The data section start

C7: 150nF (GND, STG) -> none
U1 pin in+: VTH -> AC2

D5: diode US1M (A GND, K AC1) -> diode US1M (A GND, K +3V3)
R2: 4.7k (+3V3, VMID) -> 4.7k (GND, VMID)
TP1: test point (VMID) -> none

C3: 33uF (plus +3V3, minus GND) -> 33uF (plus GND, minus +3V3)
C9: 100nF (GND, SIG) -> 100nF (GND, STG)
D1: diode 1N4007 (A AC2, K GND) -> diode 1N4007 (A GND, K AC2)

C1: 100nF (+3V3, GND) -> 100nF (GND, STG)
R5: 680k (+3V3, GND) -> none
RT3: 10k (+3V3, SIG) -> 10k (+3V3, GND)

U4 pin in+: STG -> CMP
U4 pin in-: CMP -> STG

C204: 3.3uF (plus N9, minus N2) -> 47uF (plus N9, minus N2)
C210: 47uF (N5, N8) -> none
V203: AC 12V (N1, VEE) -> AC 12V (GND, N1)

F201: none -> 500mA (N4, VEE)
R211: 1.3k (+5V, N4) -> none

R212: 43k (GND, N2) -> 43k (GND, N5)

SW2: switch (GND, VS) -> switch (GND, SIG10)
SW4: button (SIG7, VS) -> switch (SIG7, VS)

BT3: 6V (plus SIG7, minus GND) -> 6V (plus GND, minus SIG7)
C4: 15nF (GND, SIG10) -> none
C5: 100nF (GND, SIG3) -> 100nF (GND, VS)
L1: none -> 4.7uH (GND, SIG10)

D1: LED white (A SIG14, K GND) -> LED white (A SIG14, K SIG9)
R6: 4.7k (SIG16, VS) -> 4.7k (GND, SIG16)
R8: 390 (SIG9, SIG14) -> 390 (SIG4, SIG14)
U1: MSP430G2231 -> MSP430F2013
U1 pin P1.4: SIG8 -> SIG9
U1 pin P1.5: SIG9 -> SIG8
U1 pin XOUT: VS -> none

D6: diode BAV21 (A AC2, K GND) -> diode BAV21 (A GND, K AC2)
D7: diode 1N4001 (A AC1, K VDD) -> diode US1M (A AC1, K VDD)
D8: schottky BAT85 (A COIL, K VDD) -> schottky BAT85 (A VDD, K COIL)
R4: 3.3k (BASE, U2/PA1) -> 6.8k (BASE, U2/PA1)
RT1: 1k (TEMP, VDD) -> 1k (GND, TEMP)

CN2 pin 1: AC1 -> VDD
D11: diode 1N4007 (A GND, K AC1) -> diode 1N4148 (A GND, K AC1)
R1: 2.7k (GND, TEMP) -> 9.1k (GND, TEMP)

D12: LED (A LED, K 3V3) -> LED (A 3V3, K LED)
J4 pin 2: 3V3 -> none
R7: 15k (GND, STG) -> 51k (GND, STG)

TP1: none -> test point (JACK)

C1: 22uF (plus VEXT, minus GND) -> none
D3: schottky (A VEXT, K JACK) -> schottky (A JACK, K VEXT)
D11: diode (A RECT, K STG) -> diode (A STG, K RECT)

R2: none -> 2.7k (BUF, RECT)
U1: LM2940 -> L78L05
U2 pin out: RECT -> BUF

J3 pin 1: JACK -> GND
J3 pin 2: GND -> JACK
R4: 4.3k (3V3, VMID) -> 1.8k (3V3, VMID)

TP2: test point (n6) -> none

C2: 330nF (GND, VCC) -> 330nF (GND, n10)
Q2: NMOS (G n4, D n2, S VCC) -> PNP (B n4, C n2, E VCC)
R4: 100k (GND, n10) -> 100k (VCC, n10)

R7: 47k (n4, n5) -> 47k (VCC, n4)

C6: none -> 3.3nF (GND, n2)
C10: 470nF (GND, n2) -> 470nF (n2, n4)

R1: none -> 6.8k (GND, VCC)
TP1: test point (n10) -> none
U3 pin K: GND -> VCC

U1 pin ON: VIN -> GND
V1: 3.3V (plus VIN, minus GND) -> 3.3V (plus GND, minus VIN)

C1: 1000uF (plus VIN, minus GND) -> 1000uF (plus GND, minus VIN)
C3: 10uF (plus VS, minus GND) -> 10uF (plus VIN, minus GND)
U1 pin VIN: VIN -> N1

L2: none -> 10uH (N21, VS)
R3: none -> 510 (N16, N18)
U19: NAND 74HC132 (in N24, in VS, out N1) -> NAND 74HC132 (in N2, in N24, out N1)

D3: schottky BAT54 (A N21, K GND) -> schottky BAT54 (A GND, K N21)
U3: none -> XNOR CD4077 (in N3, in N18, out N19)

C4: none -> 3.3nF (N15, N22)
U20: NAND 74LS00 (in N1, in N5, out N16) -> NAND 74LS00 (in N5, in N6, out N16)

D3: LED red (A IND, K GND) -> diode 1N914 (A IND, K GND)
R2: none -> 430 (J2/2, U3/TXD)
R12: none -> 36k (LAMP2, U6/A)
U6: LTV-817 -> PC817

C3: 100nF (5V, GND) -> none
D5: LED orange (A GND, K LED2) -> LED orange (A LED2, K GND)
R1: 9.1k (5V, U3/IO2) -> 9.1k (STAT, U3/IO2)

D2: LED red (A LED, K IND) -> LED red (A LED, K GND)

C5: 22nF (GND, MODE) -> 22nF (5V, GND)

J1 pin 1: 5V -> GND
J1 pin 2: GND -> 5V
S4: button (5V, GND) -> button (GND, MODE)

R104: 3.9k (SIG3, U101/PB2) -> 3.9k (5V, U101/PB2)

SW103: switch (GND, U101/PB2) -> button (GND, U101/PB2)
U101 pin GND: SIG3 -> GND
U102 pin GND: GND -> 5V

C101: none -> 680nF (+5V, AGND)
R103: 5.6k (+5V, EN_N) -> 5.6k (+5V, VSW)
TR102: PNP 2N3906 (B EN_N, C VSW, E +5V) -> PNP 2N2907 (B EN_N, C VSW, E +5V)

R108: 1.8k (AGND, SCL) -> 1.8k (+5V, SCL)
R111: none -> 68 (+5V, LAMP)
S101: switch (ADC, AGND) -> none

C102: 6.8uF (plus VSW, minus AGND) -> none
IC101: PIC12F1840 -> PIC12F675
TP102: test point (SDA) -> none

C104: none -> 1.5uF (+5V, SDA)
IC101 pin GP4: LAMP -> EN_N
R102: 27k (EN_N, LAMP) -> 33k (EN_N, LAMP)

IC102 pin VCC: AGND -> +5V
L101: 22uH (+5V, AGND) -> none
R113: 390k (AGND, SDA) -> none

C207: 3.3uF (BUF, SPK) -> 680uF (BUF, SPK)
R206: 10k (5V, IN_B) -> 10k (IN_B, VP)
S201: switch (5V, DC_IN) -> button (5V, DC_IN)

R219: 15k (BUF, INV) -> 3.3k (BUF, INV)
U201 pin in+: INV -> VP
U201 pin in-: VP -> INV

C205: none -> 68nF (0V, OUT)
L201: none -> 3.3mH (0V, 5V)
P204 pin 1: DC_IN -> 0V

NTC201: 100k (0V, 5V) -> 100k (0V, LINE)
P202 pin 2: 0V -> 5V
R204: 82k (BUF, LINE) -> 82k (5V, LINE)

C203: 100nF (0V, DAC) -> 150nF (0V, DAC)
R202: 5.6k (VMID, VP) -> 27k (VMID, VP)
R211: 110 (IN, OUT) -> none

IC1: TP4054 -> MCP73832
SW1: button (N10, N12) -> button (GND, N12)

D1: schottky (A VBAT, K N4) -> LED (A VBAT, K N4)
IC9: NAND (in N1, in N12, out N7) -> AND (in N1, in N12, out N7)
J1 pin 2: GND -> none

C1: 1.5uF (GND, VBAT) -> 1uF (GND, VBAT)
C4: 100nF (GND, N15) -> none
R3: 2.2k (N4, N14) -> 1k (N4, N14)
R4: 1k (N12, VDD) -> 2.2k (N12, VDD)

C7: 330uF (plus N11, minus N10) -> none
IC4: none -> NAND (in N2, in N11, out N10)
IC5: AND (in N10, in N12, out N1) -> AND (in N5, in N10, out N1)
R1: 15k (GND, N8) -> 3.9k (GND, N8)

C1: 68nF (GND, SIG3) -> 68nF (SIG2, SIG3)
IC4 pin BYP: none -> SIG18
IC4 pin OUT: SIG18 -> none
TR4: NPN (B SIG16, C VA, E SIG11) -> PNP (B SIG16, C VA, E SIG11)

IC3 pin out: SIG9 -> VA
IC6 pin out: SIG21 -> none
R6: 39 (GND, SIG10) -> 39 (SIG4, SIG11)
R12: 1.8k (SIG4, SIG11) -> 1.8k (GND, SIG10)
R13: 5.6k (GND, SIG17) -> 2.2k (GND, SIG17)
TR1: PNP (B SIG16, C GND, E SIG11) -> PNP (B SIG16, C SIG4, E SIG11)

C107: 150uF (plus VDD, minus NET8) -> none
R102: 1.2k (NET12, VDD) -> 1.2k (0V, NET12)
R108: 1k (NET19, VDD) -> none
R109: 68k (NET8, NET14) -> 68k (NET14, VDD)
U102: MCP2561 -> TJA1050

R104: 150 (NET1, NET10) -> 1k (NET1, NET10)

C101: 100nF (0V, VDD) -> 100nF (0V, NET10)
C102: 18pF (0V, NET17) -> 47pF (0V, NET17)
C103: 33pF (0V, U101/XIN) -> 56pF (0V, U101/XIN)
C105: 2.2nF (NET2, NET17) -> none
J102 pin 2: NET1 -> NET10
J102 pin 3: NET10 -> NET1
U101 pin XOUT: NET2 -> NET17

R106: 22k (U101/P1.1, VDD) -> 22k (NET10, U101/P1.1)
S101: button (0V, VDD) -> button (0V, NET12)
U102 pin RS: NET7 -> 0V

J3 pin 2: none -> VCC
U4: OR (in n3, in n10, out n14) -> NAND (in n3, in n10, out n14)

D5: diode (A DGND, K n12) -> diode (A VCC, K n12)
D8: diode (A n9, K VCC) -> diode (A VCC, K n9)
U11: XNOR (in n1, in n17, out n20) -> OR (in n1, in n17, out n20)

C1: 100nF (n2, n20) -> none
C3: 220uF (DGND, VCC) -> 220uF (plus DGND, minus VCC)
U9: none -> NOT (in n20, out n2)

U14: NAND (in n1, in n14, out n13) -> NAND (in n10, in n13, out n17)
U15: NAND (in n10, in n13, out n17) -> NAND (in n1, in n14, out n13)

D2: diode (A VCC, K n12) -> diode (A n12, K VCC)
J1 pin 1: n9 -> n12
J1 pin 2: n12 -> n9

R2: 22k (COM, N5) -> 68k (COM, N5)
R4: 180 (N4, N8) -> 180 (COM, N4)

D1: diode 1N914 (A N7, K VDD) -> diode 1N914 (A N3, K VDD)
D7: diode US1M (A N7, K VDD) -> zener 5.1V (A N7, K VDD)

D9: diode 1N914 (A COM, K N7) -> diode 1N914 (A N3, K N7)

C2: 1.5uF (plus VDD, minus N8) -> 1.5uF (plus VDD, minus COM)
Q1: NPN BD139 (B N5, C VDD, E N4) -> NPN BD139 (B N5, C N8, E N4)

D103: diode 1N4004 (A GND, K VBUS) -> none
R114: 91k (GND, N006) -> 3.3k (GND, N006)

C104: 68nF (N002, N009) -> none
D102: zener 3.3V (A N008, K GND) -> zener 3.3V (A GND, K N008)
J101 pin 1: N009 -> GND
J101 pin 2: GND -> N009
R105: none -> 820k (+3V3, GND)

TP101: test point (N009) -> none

The data section end

= What the task asks =
Look back at the data above. Transcribe exactly the lines starting at the line that contains "C4: 15nF (GND, SIG10) -> none" and ending at the line that contains "D6: diode BAV21".

= Completed exercise =
C4: 15nF (GND, SIG10) -> none
C5: 100nF (GND, SIG3) -> 100nF (GND, VS)
L1: none -> 4.7uH (GND, SIG10)

D1: LED white (A SIG14, K GND) -> LED white (A SIG14, K SIG9)
R6: 4.7k (SIG16, VS) -> 4.7k (GND, SIG16)
R8: 390 (SIG9, SIG14) -> 390 (SIG4, SIG14)
U1: MSP430G2231 -> MSP430F2013
U1 pin P1.4: SIG8 -> SIG9
U1 pin P1.5: SIG9 -> SIG8
U1 pin XOUT: VS -> none

D6: diode BAV21 (A AC2, K GND) -> diode BAV21 (A GND, K AC2)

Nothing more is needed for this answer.